#### TASK PROMPT:
Give exactly the lines from the one with "The EMERALD SAND TIMER ended up elsewhere, having gone from <744" through the final line of the listing below, both included, leaving out any pictures.
** Opening INFORMATION PROVIDED block **
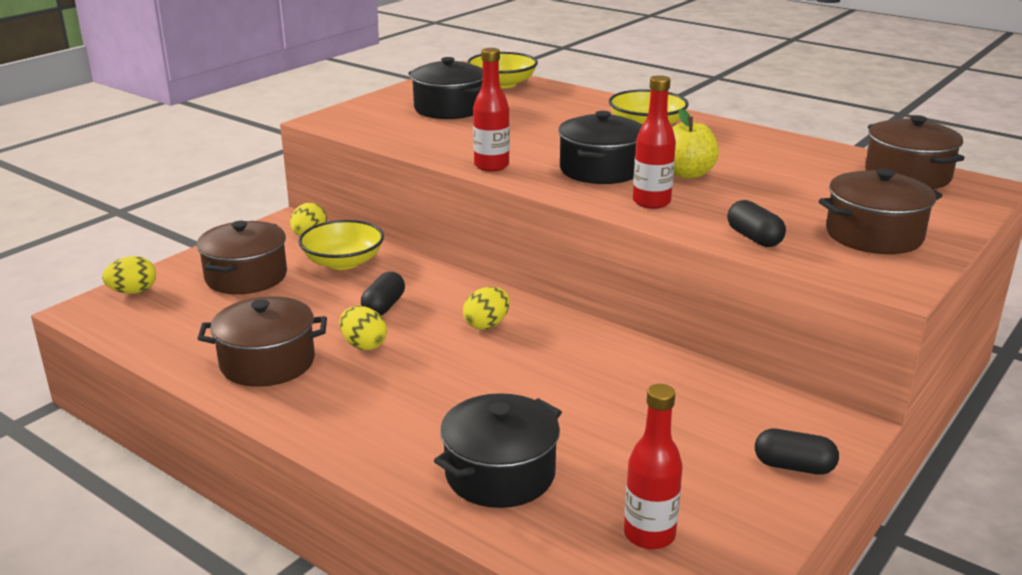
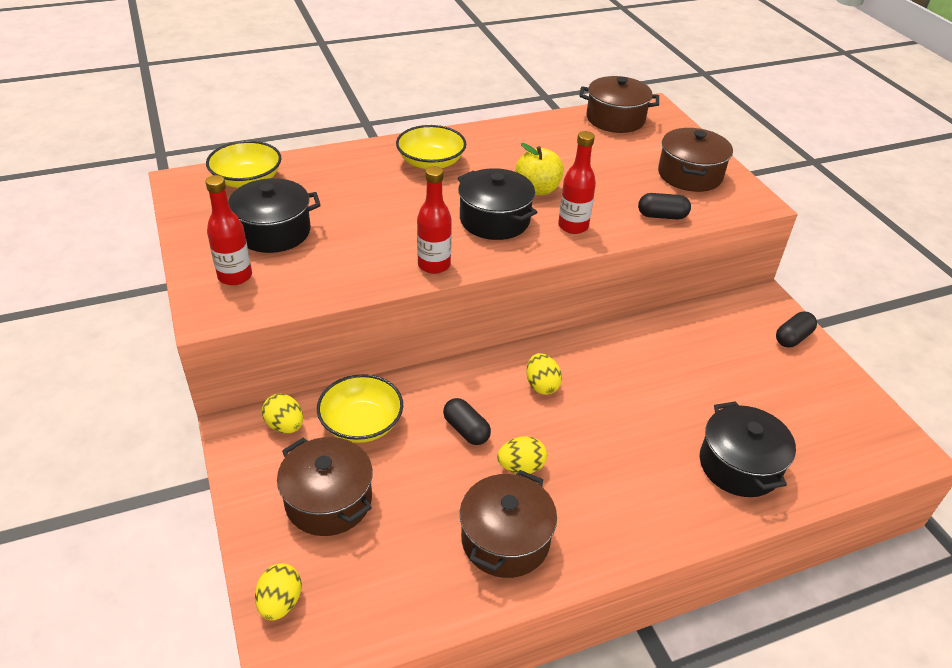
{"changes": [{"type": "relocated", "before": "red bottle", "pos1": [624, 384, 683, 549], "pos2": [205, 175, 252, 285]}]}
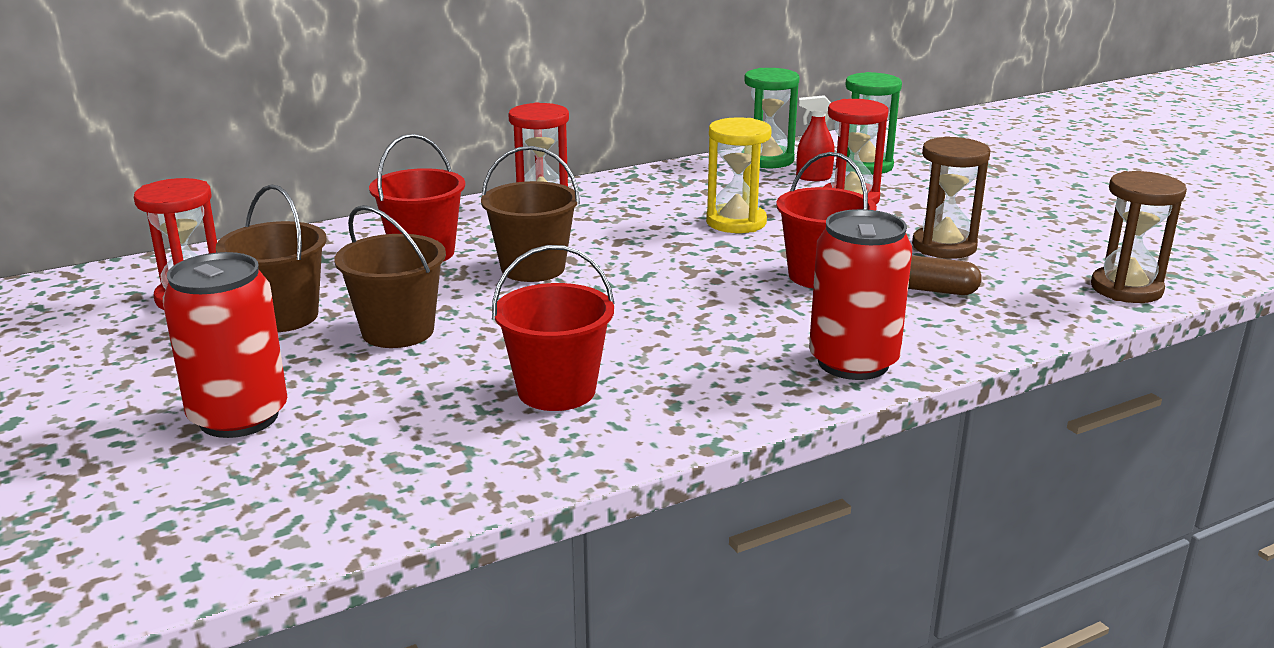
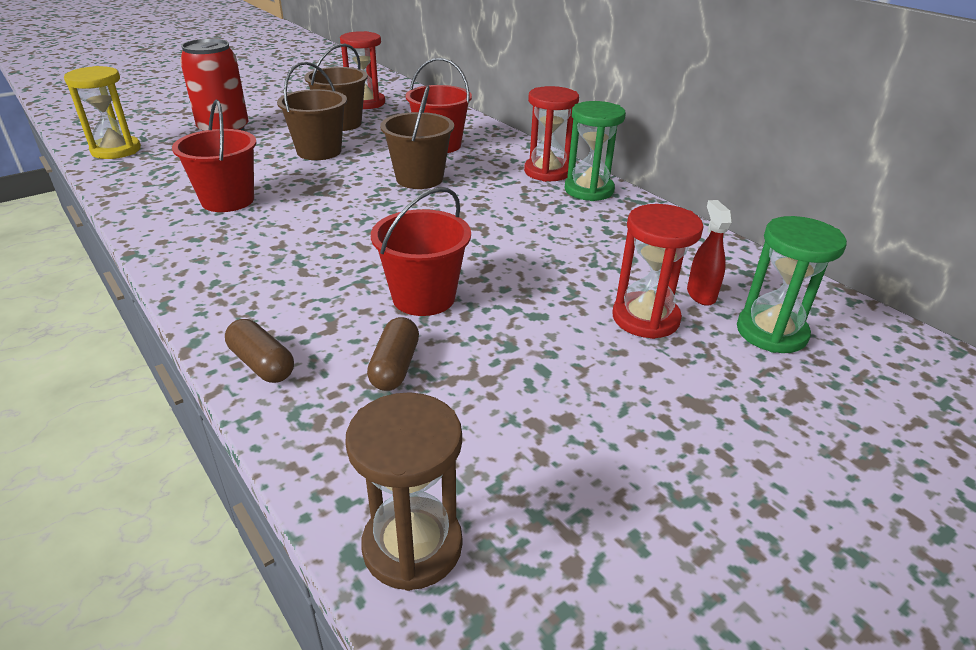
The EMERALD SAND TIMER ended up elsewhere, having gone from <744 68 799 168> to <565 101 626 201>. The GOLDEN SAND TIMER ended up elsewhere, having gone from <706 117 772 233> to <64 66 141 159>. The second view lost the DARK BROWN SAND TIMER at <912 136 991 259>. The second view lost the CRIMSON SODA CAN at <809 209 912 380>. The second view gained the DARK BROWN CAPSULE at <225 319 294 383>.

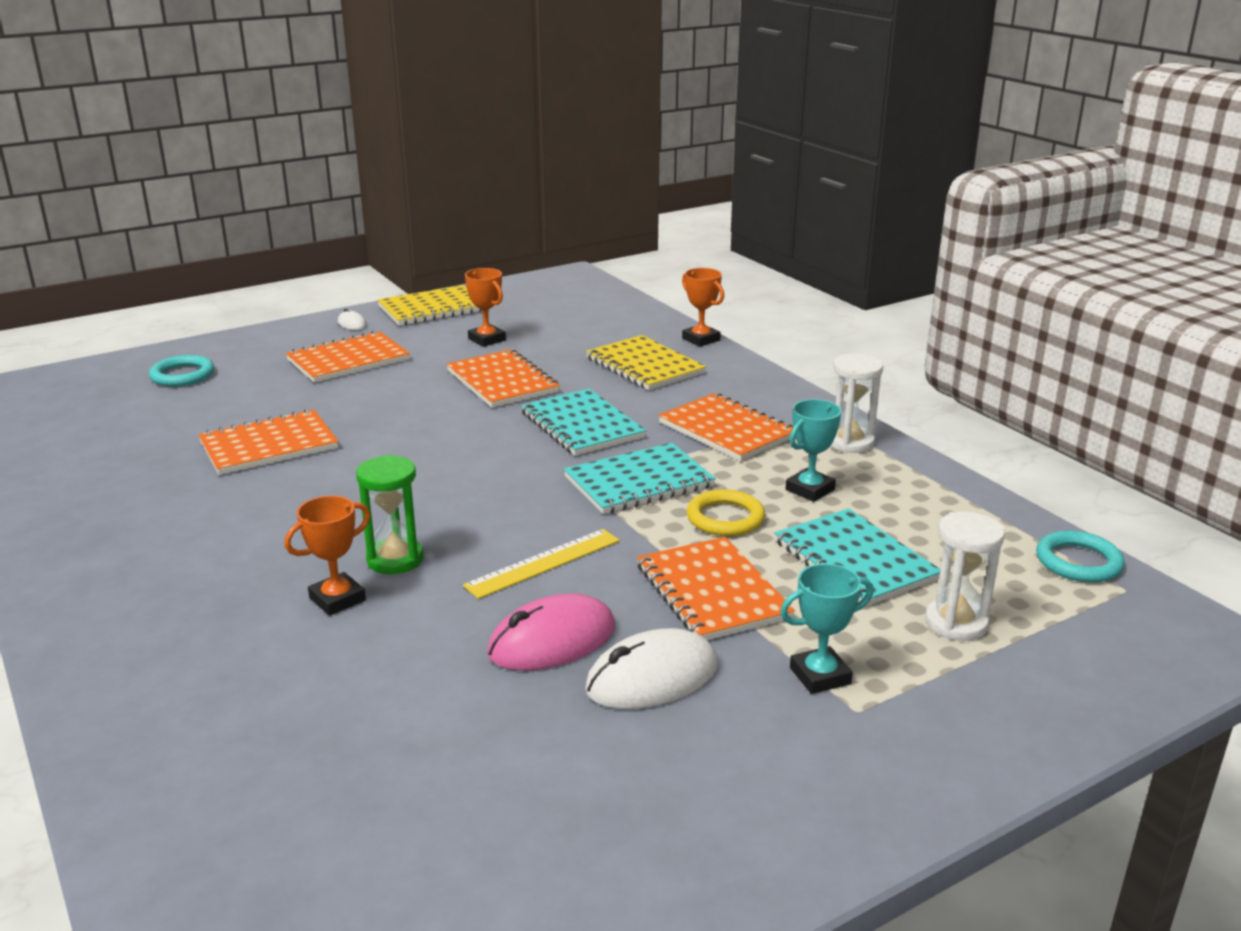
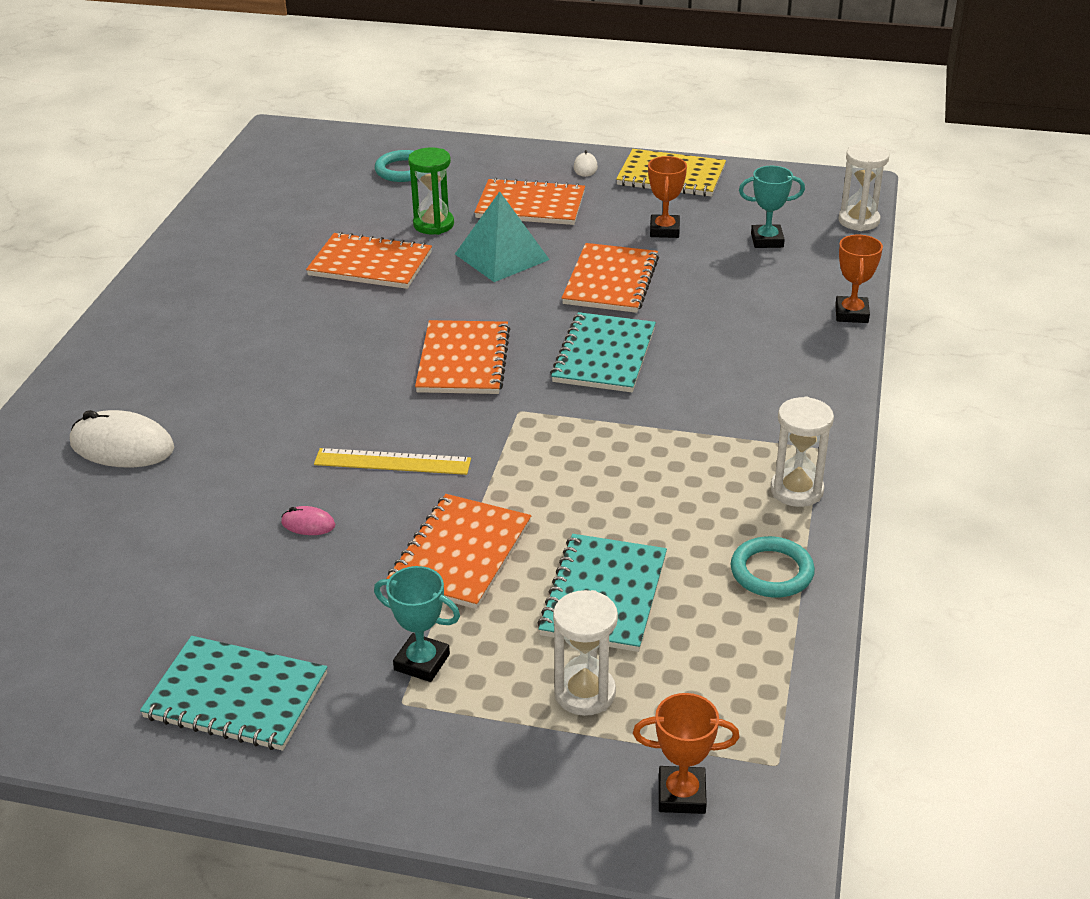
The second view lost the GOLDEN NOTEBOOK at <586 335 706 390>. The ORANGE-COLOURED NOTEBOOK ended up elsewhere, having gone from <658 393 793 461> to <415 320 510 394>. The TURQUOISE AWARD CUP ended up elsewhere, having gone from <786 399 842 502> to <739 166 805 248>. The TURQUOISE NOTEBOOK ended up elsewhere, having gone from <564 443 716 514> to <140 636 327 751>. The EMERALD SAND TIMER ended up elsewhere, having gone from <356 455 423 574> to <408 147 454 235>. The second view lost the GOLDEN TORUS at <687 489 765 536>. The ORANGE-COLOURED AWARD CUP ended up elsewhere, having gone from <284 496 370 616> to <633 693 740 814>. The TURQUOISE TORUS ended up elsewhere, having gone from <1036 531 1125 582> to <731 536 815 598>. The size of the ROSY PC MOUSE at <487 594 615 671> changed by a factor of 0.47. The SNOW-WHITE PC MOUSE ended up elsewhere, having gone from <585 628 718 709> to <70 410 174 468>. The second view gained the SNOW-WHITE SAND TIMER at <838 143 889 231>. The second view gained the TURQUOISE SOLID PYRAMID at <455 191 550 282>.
** Closing INFORMATION PROVIDED block **
#### PROBLEM SOLUTION:
The EMERALD SAND TIMER ended up elsewhere, having gone from <744 68 799 168> to <565 101 626 201>. The GOLDEN SAND TIMER ended up elsewhere, having gone from <706 117 772 233> to <64 66 141 159>. The second view lost the DARK BROWN SAND TIMER at <912 136 991 259>. The second view lost the CRIMSON SODA CAN at <809 209 912 380>. The second view gained the DARK BROWN CAPSULE at <225 319 294 383>.

The second view lost the GOLDEN NOTEBOOK at <586 335 706 390>. The ORANGE-COLOURED NOTEBOOK ended up elsewhere, having gone from <658 393 793 461> to <415 320 510 394>. The TURQUOISE AWARD CUP ended up elsewhere, having gone from <786 399 842 502> to <739 166 805 248>. The TURQUOISE NOTEBOOK ended up elsewhere, having gone from <564 443 716 514> to <140 636 327 751>. The EMERALD SAND TIMER ended up elsewhere, having gone from <356 455 423 574> to <408 147 454 235>. The second view lost the GOLDEN TORUS at <687 489 765 536>. The ORANGE-COLOURED AWARD CUP ended up elsewhere, having gone from <284 496 370 616> to <633 693 740 814>. The TURQUOISE TORUS ended up elsewhere, having gone from <1036 531 1125 582> to <731 536 815 598>. The size of the ROSY PC MOUSE at <487 594 615 671> changed by a factor of 0.47. The SNOW-WHITE PC MOUSE ended up elsewhere, having gone from <585 628 718 709> to <70 410 174 468>. The second view gained the SNOW-WHITE SAND TIMER at <838 143 889 231>. The second view gained the TURQUOISE SOLID PYRAMID at <455 191 550 282>.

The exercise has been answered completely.